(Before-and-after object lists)
= = = = =

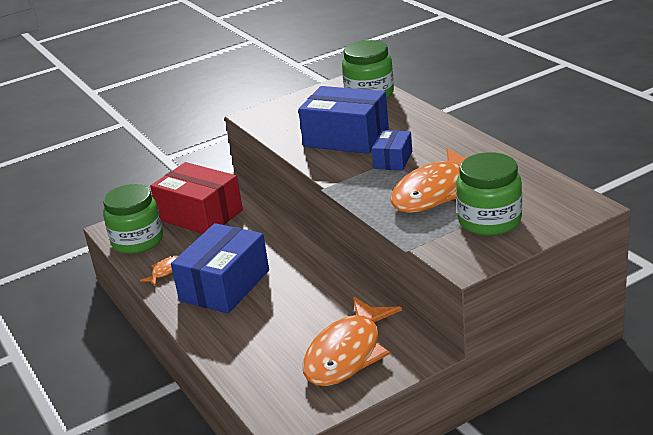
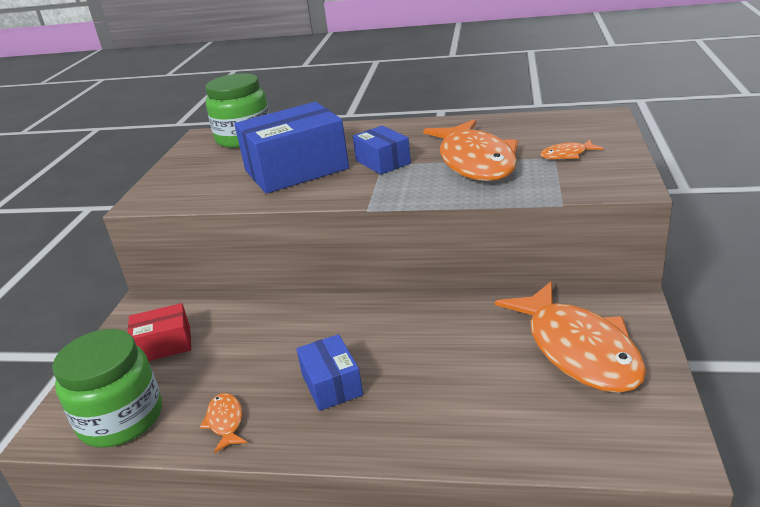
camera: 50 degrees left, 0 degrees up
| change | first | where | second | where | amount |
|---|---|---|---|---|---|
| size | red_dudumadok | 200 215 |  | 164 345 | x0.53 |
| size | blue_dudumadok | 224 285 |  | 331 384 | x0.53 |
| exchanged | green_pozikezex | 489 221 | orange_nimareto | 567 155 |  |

= = = = =

Make an exact copy of the records, pictures excluded.

camera: 50 degrees left, 0 degrees up
| change | first | where | second | where | amount |
|---|---|---|---|---|---|
| size | red_dudumadok | 200 215 |  | 164 345 | x0.53 |
| size | blue_dudumadok | 224 285 |  | 331 384 | x0.53 |
| exchanged | green_pozikezex | 489 221 | orange_nimareto | 567 155 |  |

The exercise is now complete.